#### DESCRIPTION OF THE TASK:
Within the records, which lines hold the string "wiper"? Report each one by copying it.

** Opening ENTRIES SHOWN block **

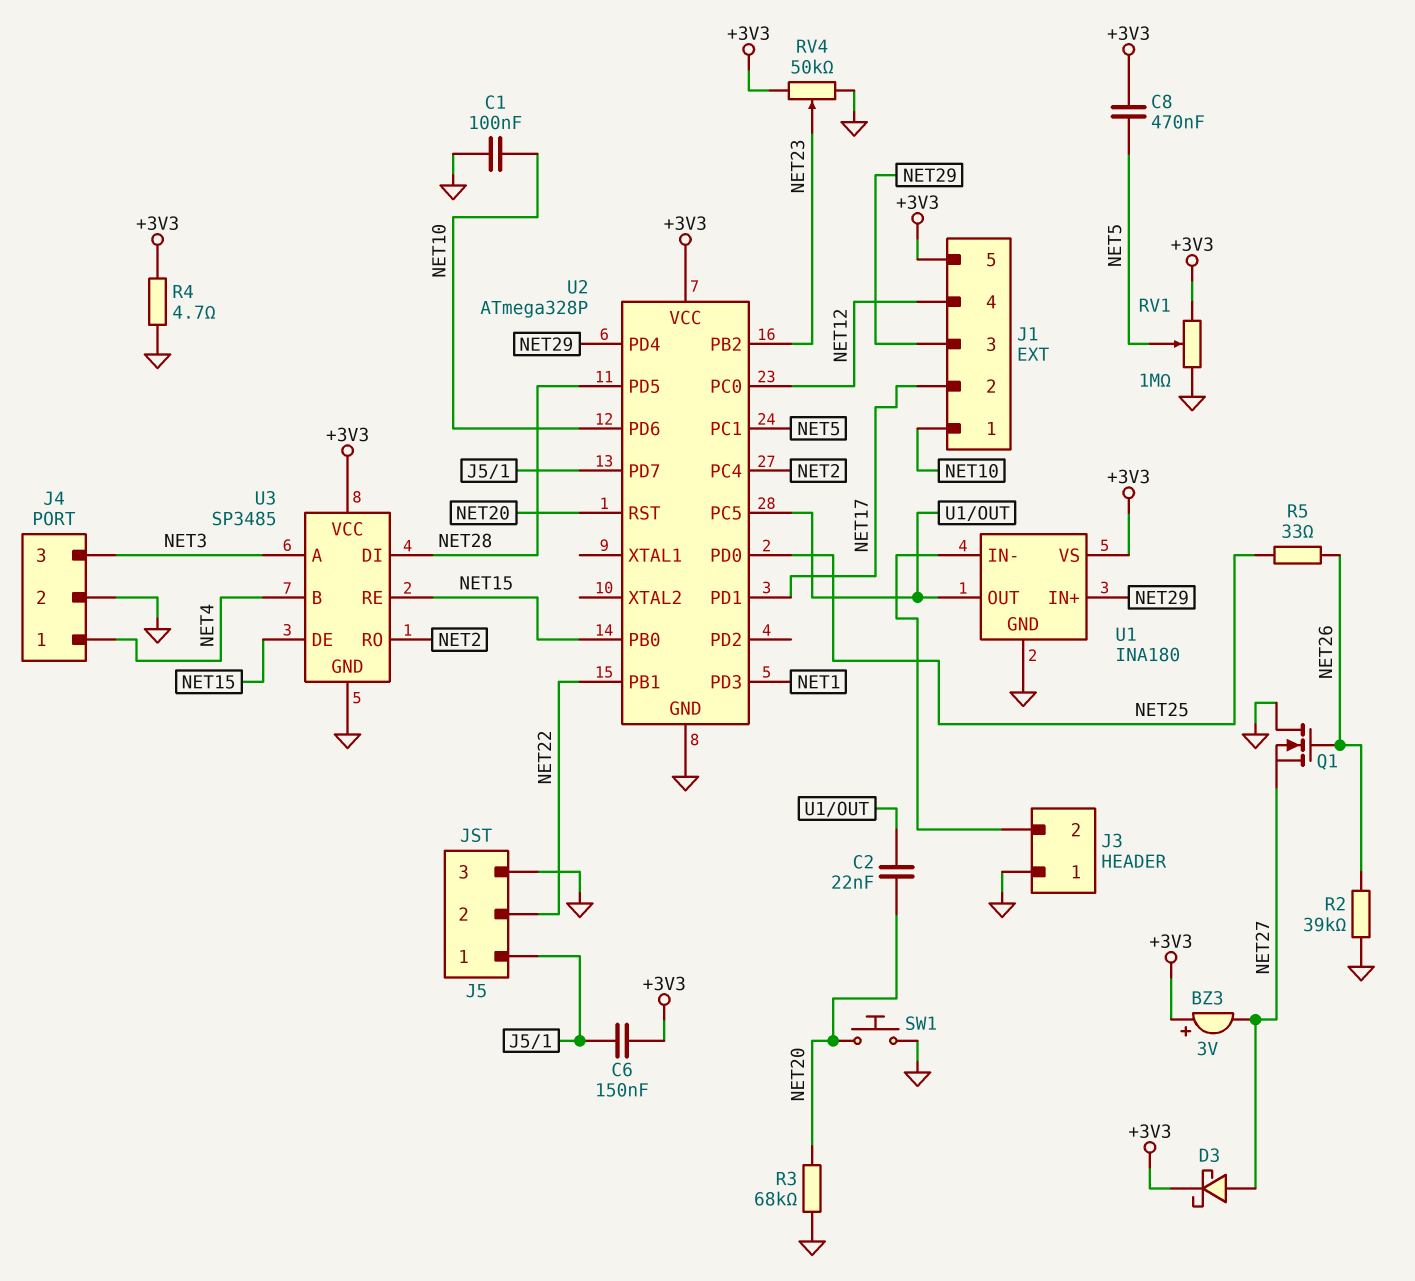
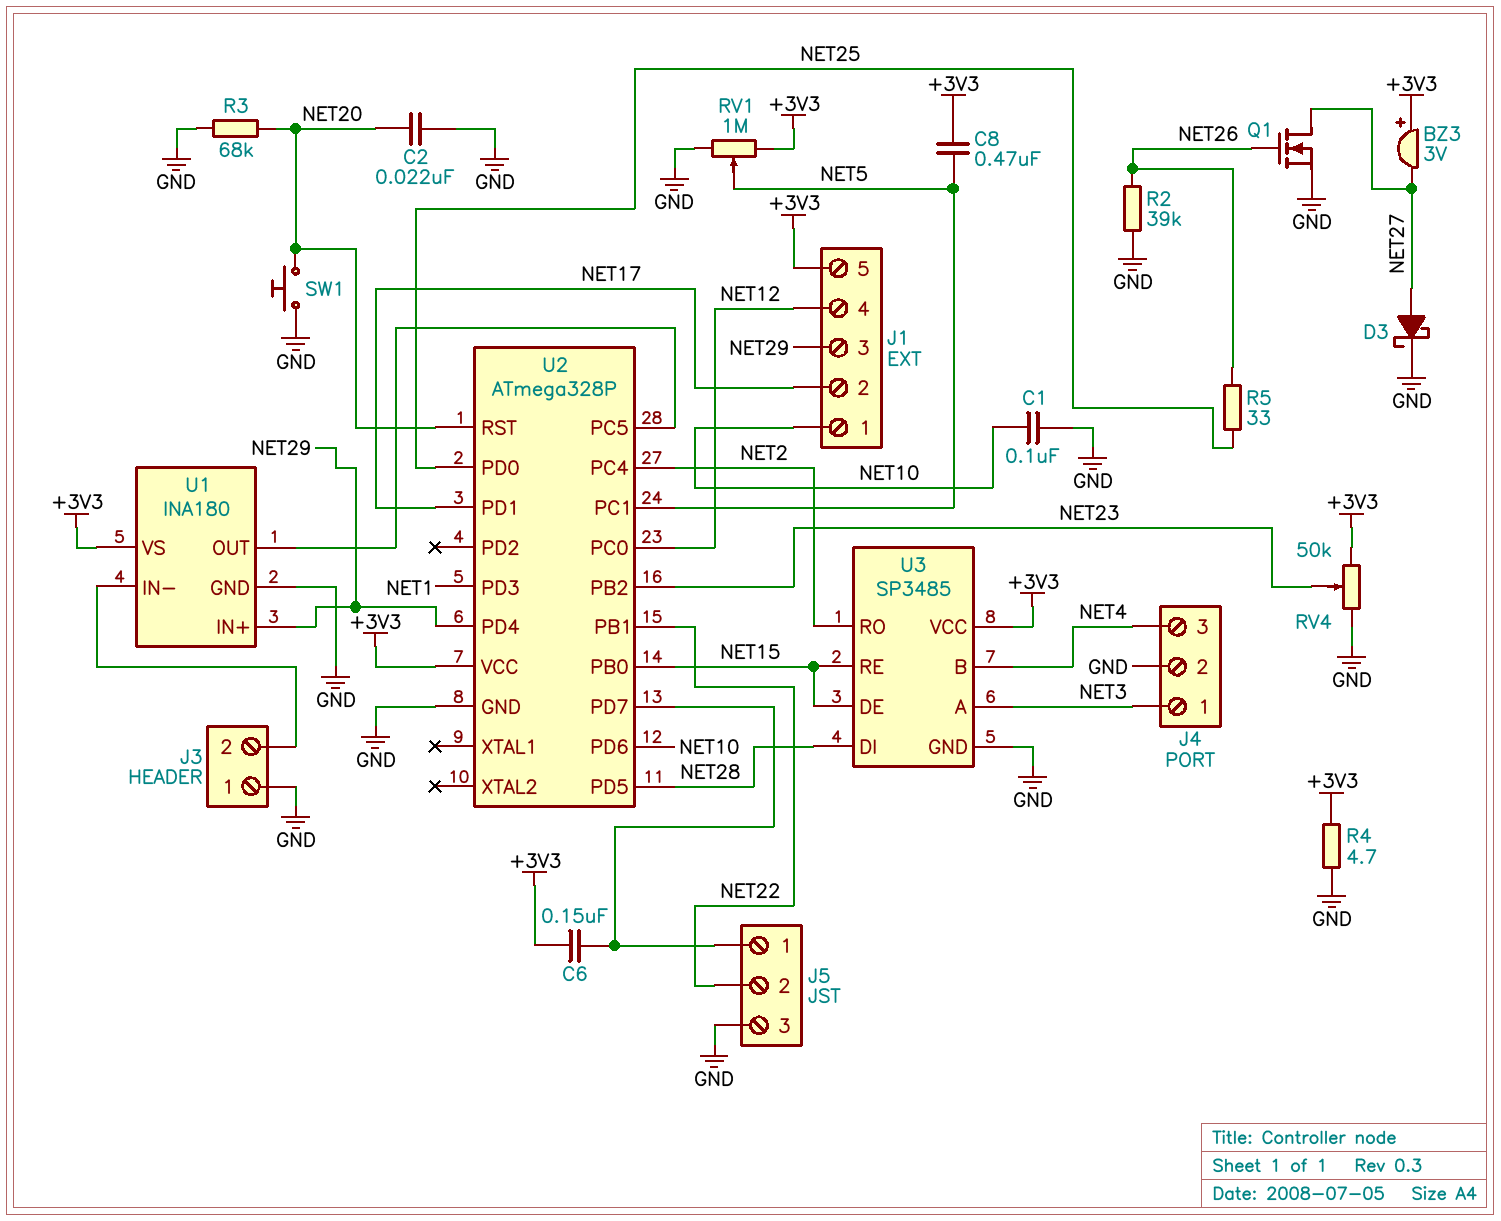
C2: 22nF (NET20, U1/OUT) -> 22nF (GND, NET20)
D3: schottky (A NET27, K +3V3) -> schottky (A NET27, K GND)
J4 pin 1: NET4 -> NET3
J4 pin 3: NET3 -> NET4
Q1: NMOS (G NET26, D GND, S NET27) -> NMOS (G NET26, D NET27, S GND)

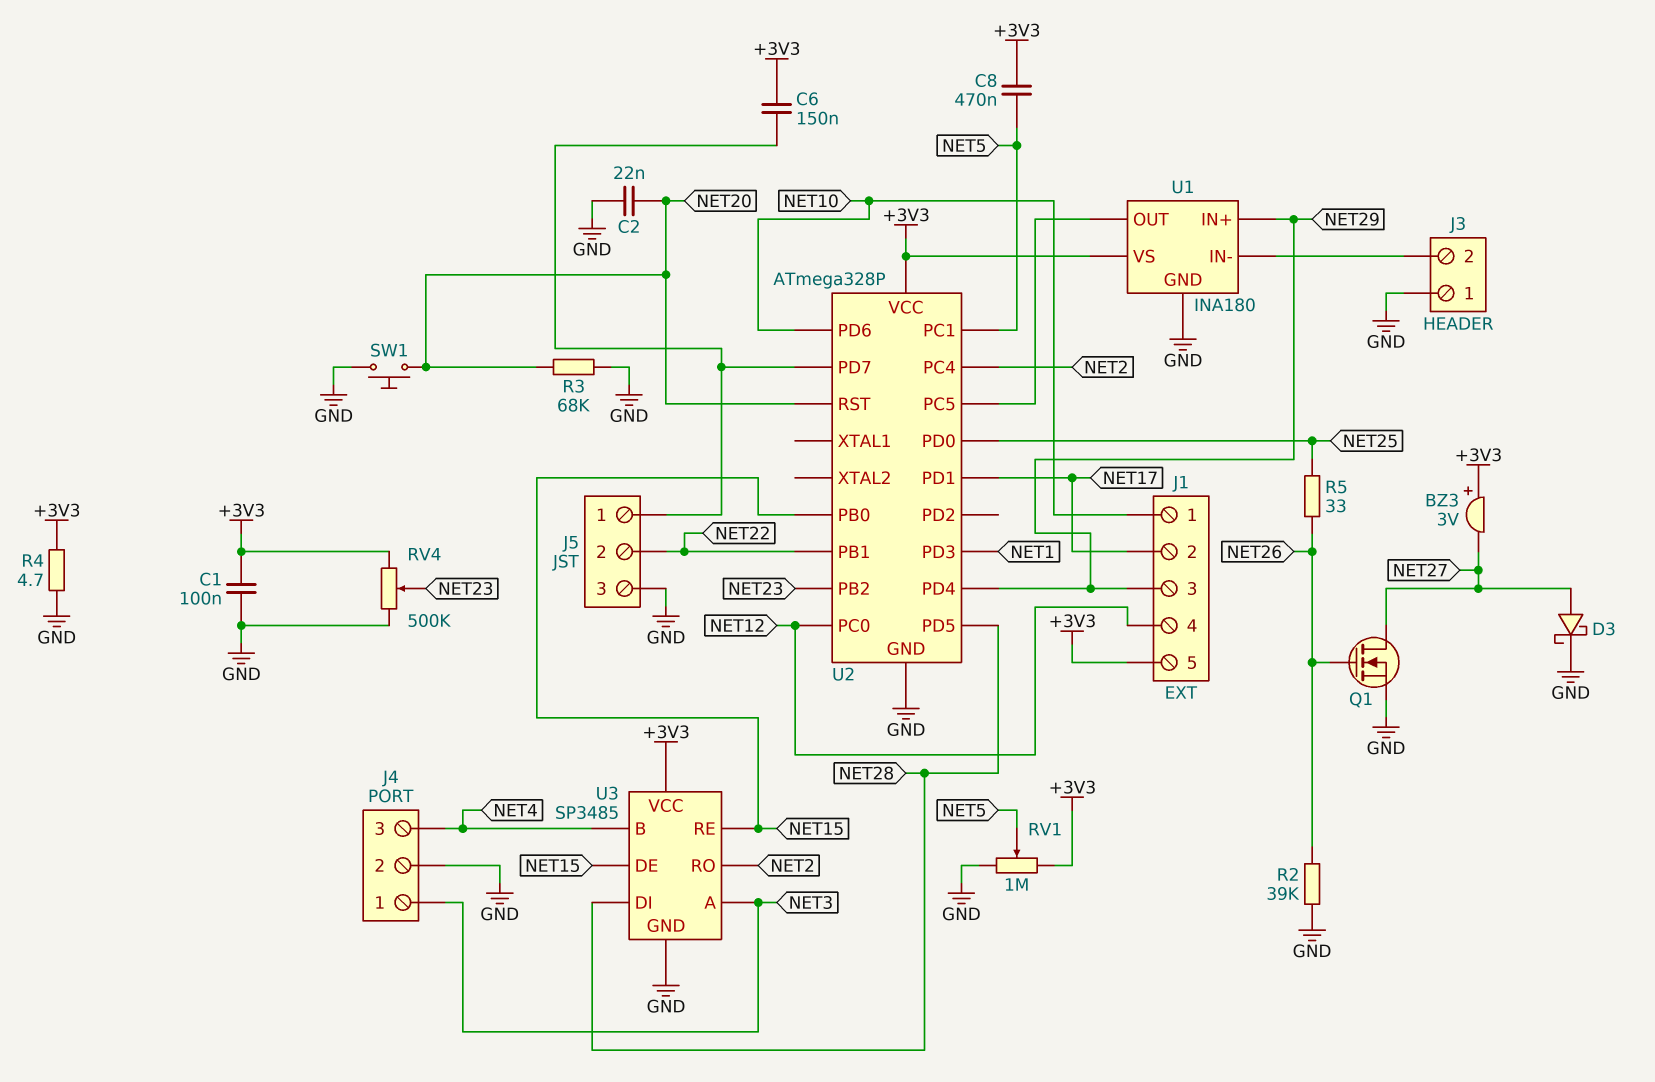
C1: 100nF (GND, NET10) -> 100nF (+3V3, GND)
RV4: 50k (+3V3, GND, wiper NET23) -> 500k (+3V3, GND, wiper NET23)

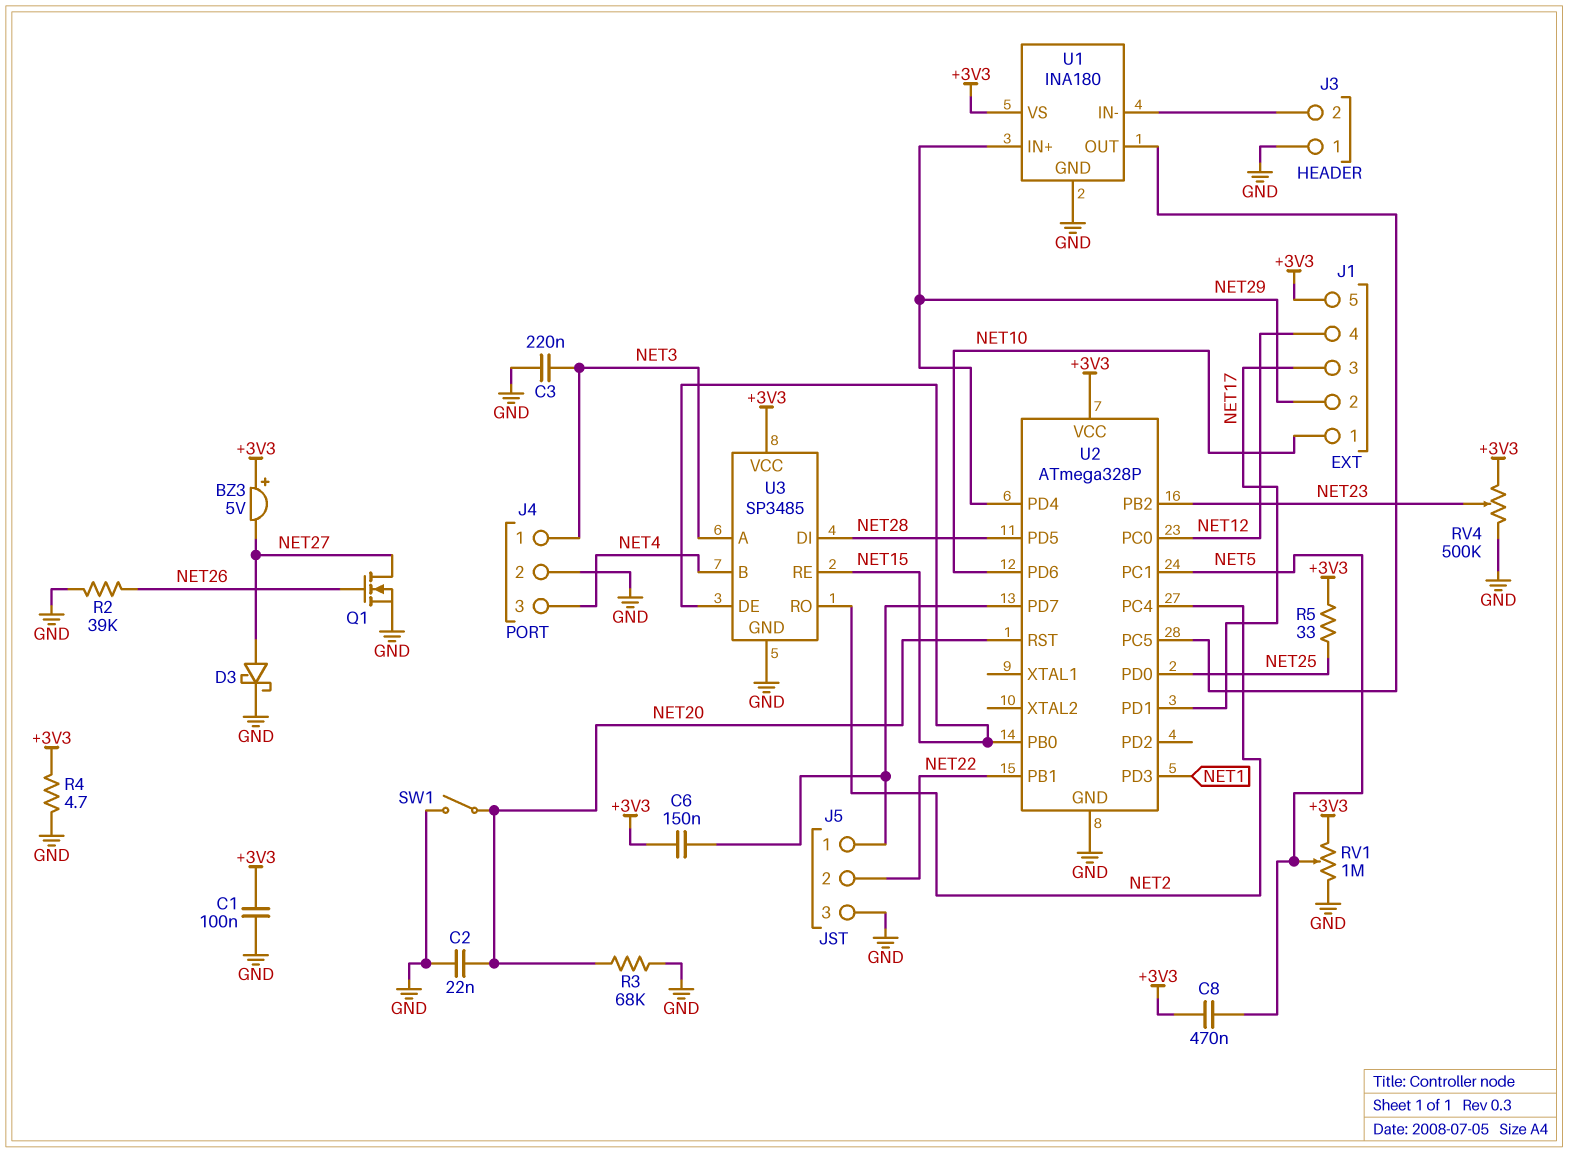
BZ3: buzzer 3V (plus +3V3, minus NET27) -> buzzer 5V (plus +3V3, minus NET27)
C3: none -> 220nF (GND, NET3)
J1 pin 2: NET17 -> NET29
J1 pin 3: NET29 -> NET17
R5: 33 (NET25, NET26) -> 33 (+3V3, NET25)
SW1: button (GND, NET20) -> switch (GND, NET20)

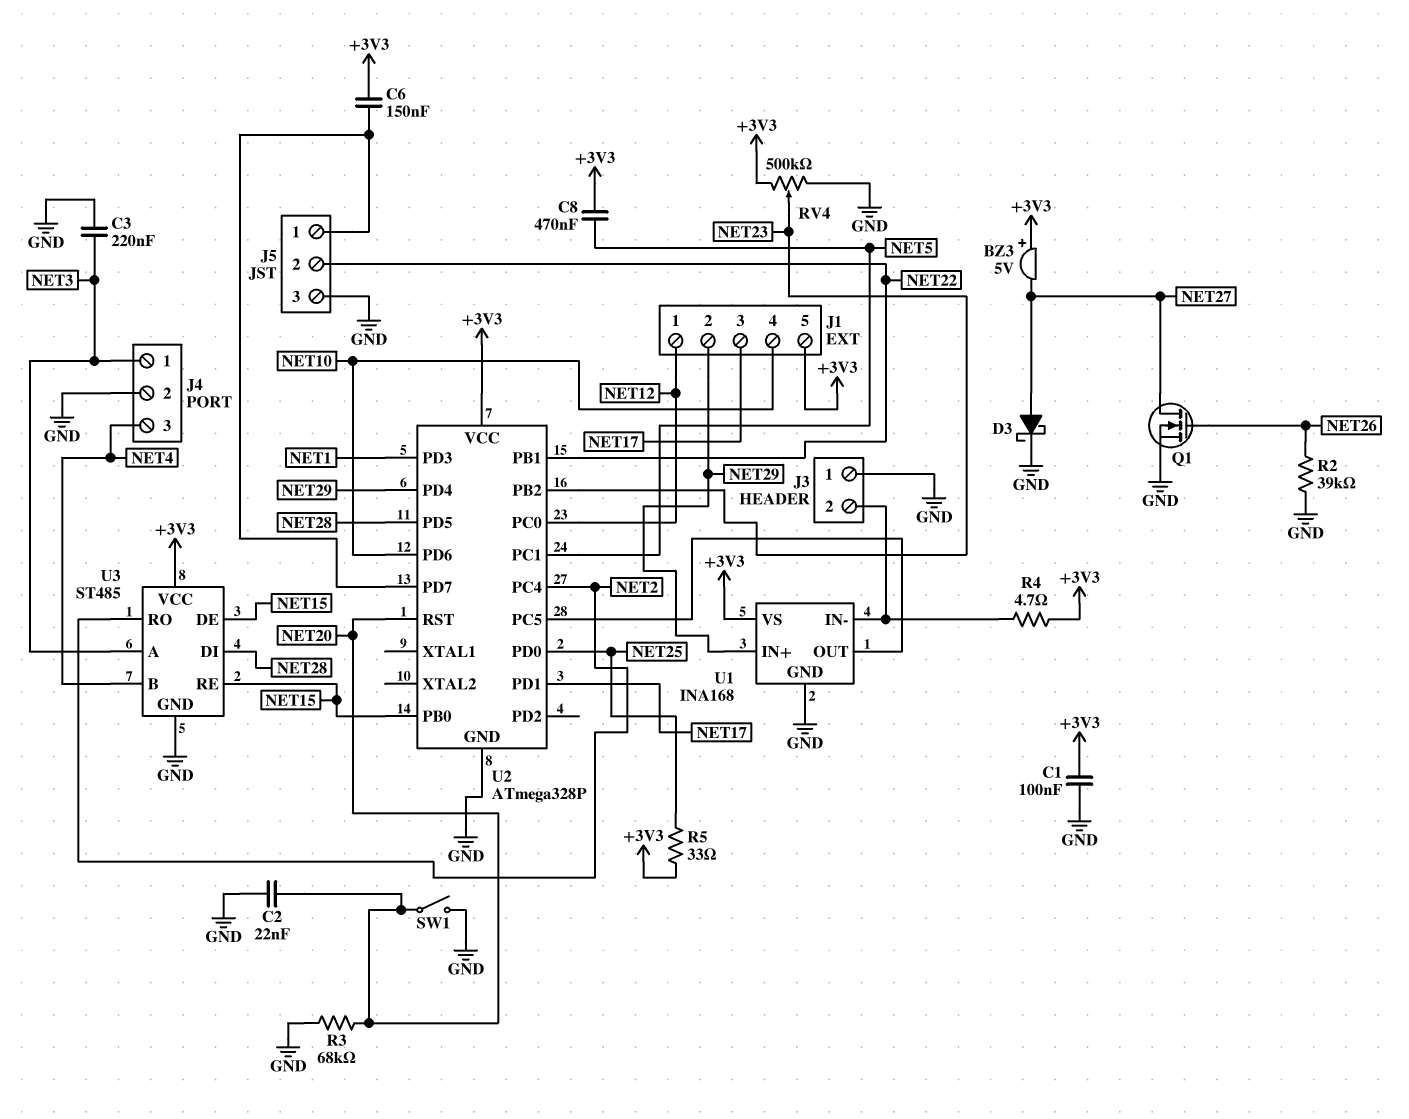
J1 pin 1: NET10 -> NET12
J1 pin 4: NET12 -> NET10
R4: 4.7 (+3V3, GND) -> 4.7 (+3V3, J3/2)
RV1: 1M (+3V3, GND, wiper NET5) -> none
U1: INA180 -> INA168
U3: SP3485 -> ST485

** Closing ENTRIES SHOWN block **

#### SOLUTION TO THIS TASK:
RV4: 50k (+3V3, GND, wiper NET23) -> 500k (+3V3, GND, wiper NET23)
RV1: 1M (+3V3, GND, wiper NET5) -> none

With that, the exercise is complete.